WHAT YOU WILL DO>
Beginning with the line containing "L1: none -> 150uH (3V3, AGND)" and ending with the last line of the records, set down every line exactly.

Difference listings
[Start of Attachment]

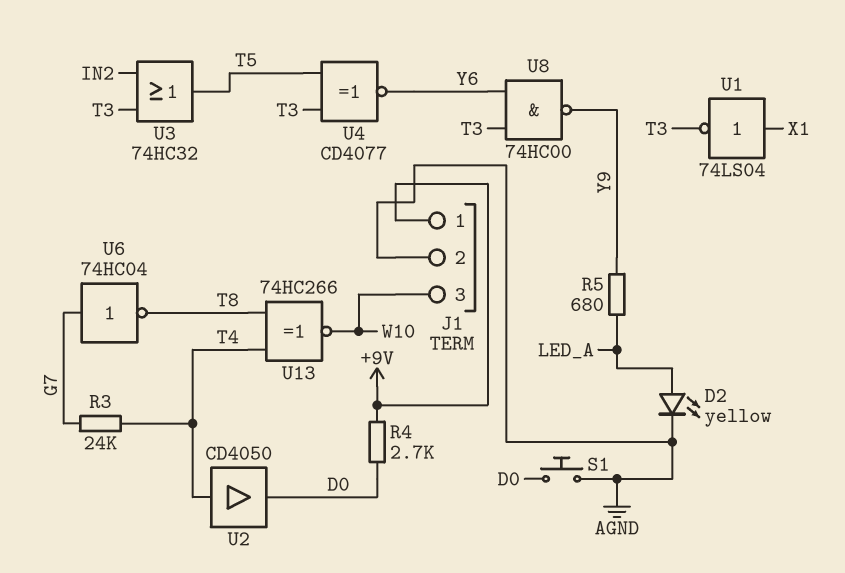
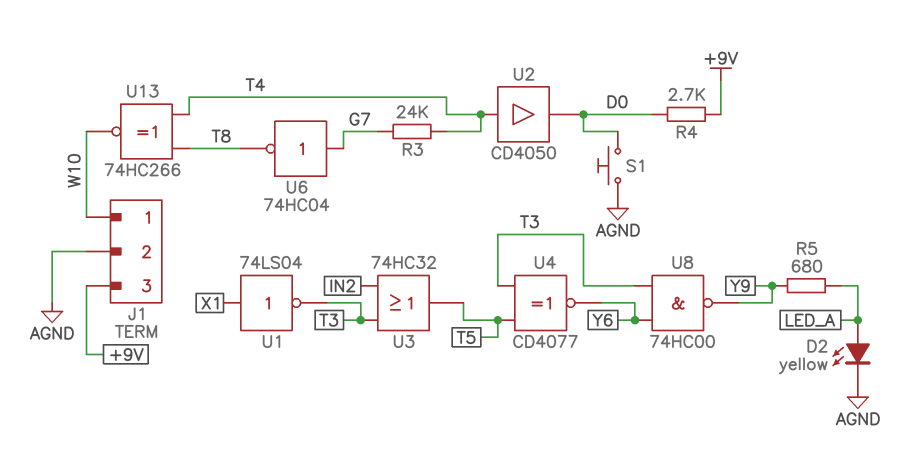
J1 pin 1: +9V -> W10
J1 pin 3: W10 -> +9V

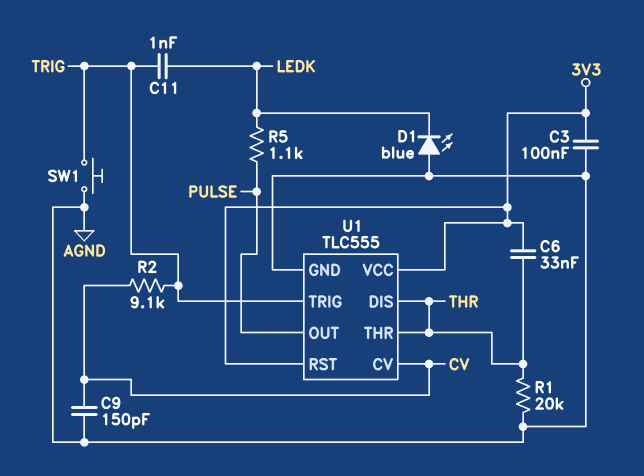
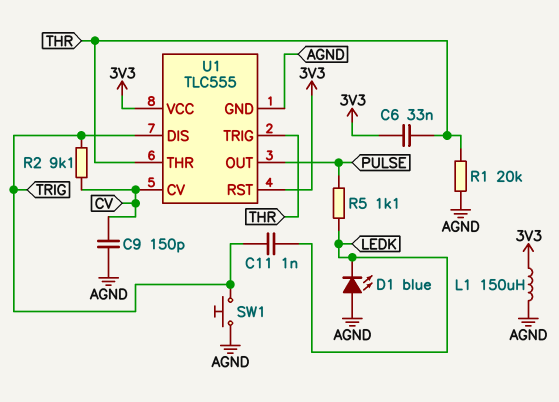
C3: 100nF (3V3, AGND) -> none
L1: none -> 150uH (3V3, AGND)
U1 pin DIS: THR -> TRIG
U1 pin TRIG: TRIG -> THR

[End of Attachment]

PROBLEM SOLUTION>
L1: none -> 150uH (3V3, AGND)
U1 pin DIS: THR -> TRIG
U1 pin TRIG: TRIG -> THR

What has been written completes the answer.